*ENTRIES PROVIDED*.
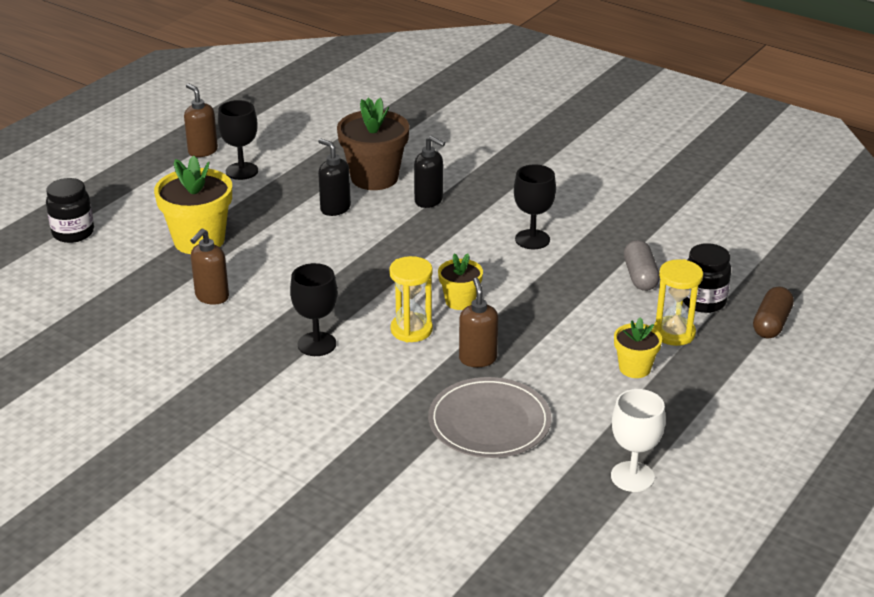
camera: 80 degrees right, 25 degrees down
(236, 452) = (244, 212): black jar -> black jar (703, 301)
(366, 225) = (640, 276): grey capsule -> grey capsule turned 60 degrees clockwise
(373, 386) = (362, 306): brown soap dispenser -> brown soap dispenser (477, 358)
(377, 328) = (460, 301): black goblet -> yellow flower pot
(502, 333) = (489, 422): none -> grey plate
--
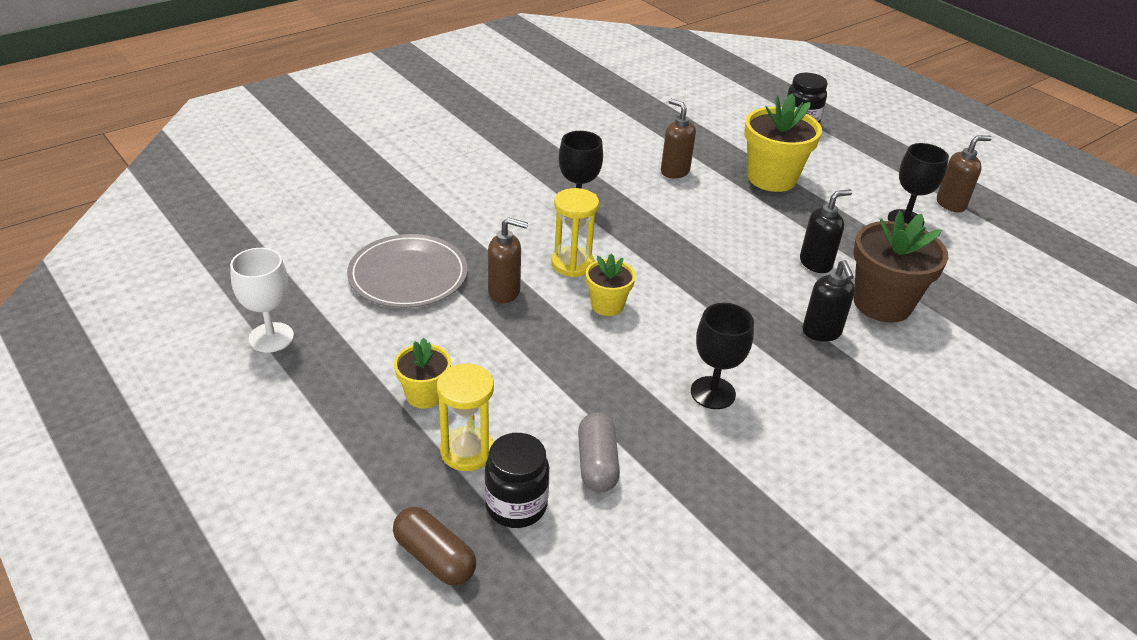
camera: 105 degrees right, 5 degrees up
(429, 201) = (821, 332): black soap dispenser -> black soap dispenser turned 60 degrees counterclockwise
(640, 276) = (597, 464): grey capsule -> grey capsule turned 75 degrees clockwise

*WHAT IS NEEDED*.
In the listing above, find the line holding "camera: 80 degrees right, 25 degrees down" and the line holding "(502, 333) = (489, 422): none -> grey plate", then output those two lines and every line between them exactly.

*SOLUTION*.
camera: 80 degrees right, 25 degrees down
(236, 452) = (244, 212): black jar -> black jar (703, 301)
(366, 225) = (640, 276): grey capsule -> grey capsule turned 60 degrees clockwise
(373, 386) = (362, 306): brown soap dispenser -> brown soap dispenser (477, 358)
(377, 328) = (460, 301): black goblet -> yellow flower pot
(502, 333) = (489, 422): none -> grey plate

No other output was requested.